Materials provided
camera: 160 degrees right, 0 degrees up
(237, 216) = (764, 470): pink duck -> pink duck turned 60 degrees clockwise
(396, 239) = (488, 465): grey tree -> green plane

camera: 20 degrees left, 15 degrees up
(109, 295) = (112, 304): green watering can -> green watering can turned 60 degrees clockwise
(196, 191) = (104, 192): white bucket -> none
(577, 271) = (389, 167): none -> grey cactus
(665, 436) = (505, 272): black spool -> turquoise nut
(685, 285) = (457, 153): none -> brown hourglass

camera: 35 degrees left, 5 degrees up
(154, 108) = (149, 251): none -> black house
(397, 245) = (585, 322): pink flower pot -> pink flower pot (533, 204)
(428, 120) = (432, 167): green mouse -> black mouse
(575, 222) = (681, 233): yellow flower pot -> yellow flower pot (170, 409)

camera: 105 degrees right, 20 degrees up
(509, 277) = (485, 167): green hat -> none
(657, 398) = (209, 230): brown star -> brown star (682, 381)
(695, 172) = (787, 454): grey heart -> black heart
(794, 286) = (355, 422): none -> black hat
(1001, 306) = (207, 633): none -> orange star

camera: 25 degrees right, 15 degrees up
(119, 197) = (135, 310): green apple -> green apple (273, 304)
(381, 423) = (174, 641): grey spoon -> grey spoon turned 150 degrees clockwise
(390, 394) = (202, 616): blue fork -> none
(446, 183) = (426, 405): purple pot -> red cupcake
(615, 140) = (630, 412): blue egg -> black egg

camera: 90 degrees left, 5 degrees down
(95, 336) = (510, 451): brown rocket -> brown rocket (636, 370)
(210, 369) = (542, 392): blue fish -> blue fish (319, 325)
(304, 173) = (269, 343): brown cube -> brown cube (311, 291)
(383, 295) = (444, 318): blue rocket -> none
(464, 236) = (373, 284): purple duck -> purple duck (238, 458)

What to produce
Your answer should be exactly the lines of the material above, starting at the one that holds "(210, 369) = (542, 392): blue" and ending with the last.

Response to the exercise
(210, 369) = (542, 392): blue fish -> blue fish (319, 325)
(304, 173) = (269, 343): brown cube -> brown cube (311, 291)
(383, 295) = (444, 318): blue rocket -> none
(464, 236) = (373, 284): purple duck -> purple duck (238, 458)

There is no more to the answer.